Source records:
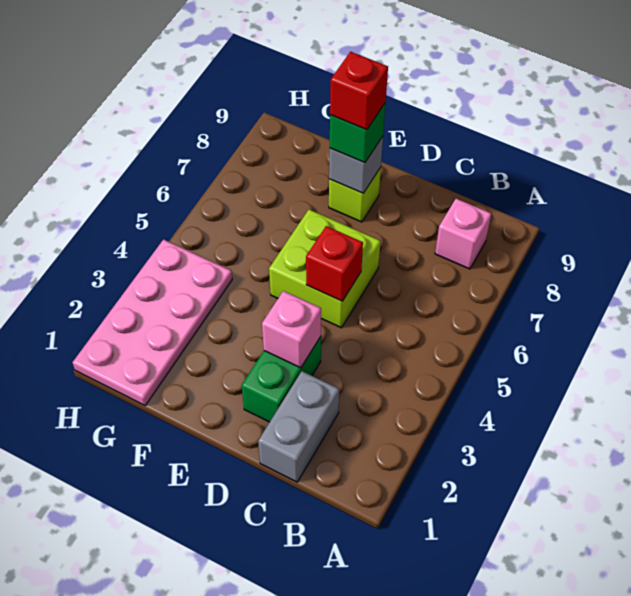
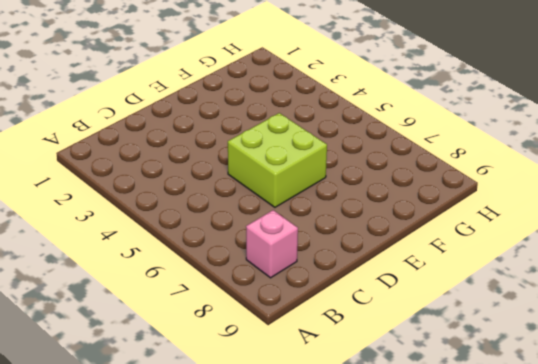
none -> grey brick C1:C2 level 1
none -> green brick D2:D3 level 1

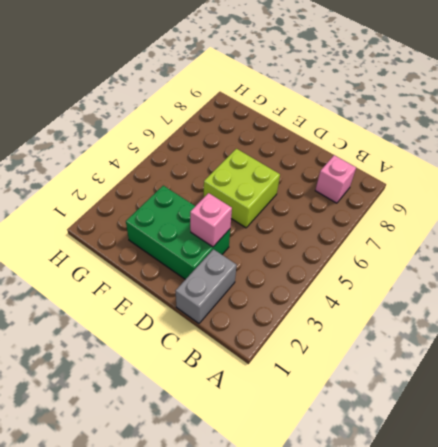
green brick D2:F3 level 1 -> green brick D2:D3 level 1
none -> lime brick E8 level 1
none -> pink plate G1:H4 level 1

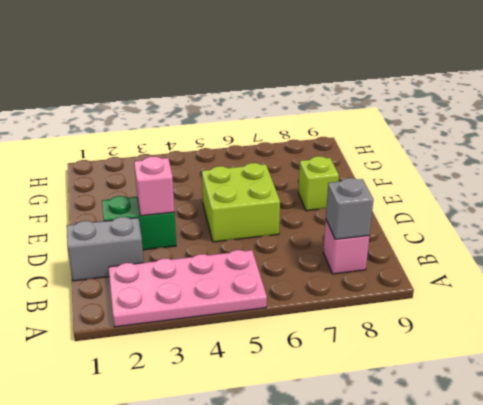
pink plate A2:B5 level 1 -> pink plate G1:H4 level 1
grey brick B8 level 2 -> grey brick E8 level 2
none -> red brick D5 level 2
none -> green brick E8 level 3

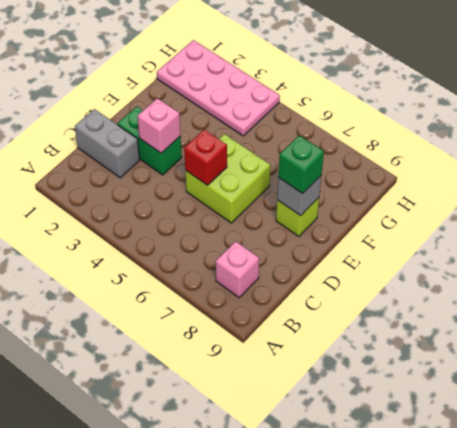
none -> red brick E8 level 4

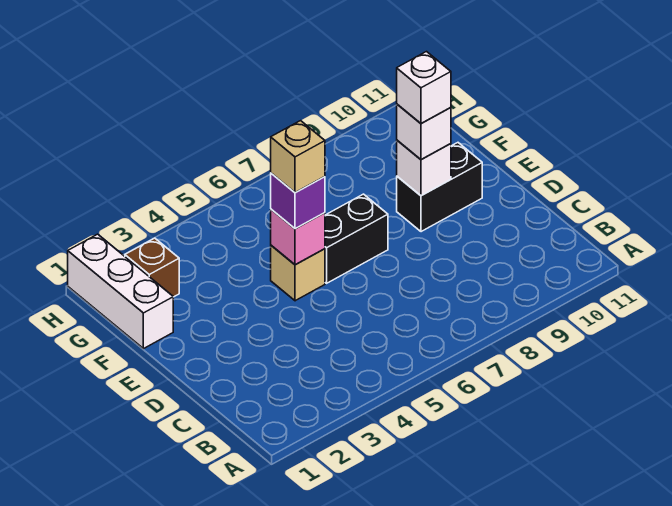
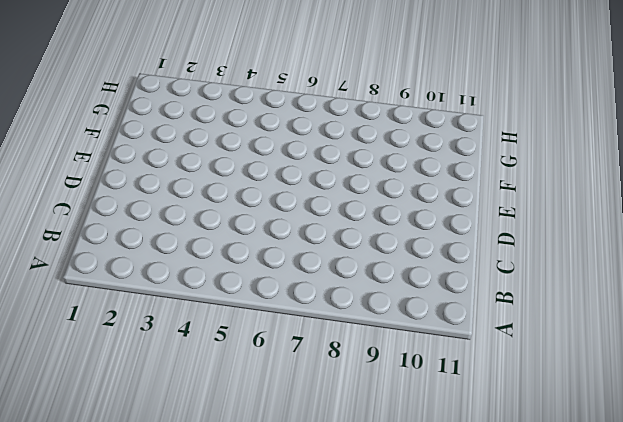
none -> tan brick E5 level 1
none -> black brick E6:E7 level 1

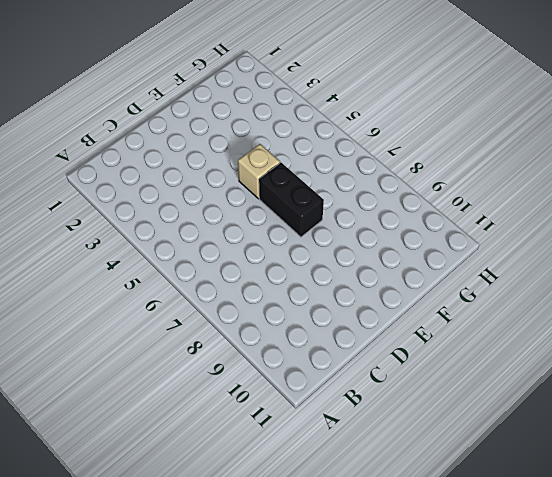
none -> black brick E9:E10 level 1
none -> white brick F1:H1 level 1

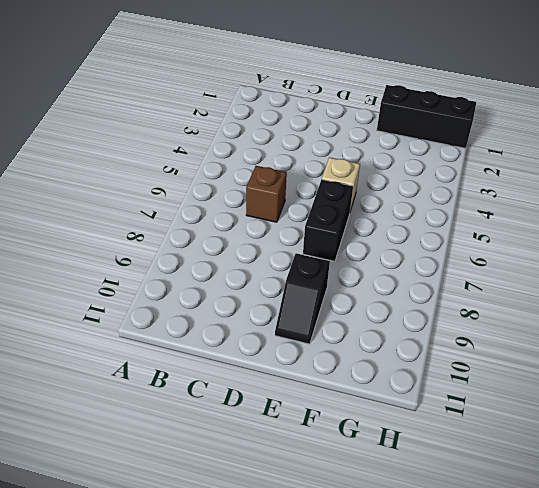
brown brick C6 level 1 -> brown brick G2 level 1
black slope E9:E10 level 1 top 9 -> black brick E9:E10 level 1
black brick F1:H1 level 1 -> white brick F1:H1 level 1
none -> pink brick E5 level 2
none -> white brick E9 level 2

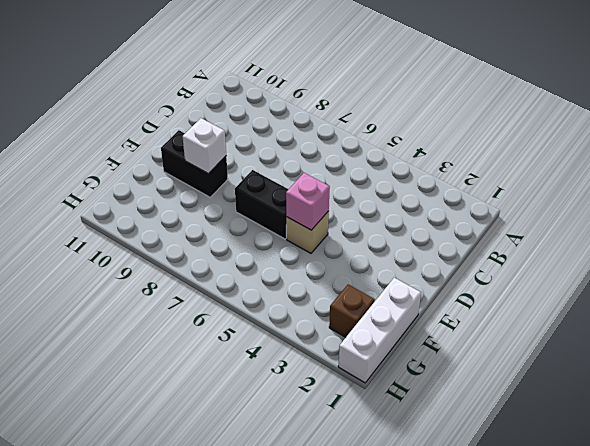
none -> purple brick E5 level 3
none -> white brick E9 level 3

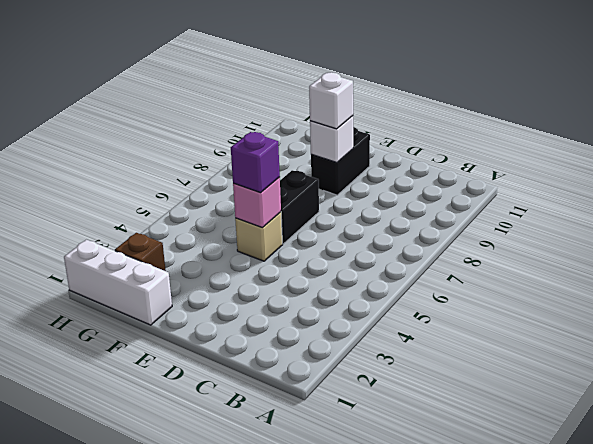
none -> tan brick E5 level 4
none -> white brick E9 level 4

=== ABOUT THIS TASK ===
Working down from the line with "none -> lime brick E8 level 1", copy each line exactly until the last line of the entries, which is also included. Omit the pictures.

=== ANSWER BOX ===
none -> lime brick E8 level 1
none -> pink plate G1:H4 level 1

pink plate A2:B5 level 1 -> pink plate G1:H4 level 1
grey brick B8 level 2 -> grey brick E8 level 2
none -> red brick D5 level 2
none -> green brick E8 level 3

none -> red brick E8 level 4

none -> tan brick E5 level 1
none -> black brick E6:E7 level 1

none -> black brick E9:E10 level 1
none -> white brick F1:H1 level 1

brown brick C6 level 1 -> brown brick G2 level 1
black slope E9:E10 level 1 top 9 -> black brick E9:E10 level 1
black brick F1:H1 level 1 -> white brick F1:H1 level 1
none -> pink brick E5 level 2
none -> white brick E9 level 2

none -> purple brick E5 level 3
none -> white brick E9 level 3

none -> tan brick E5 level 4
none -> white brick E9 level 4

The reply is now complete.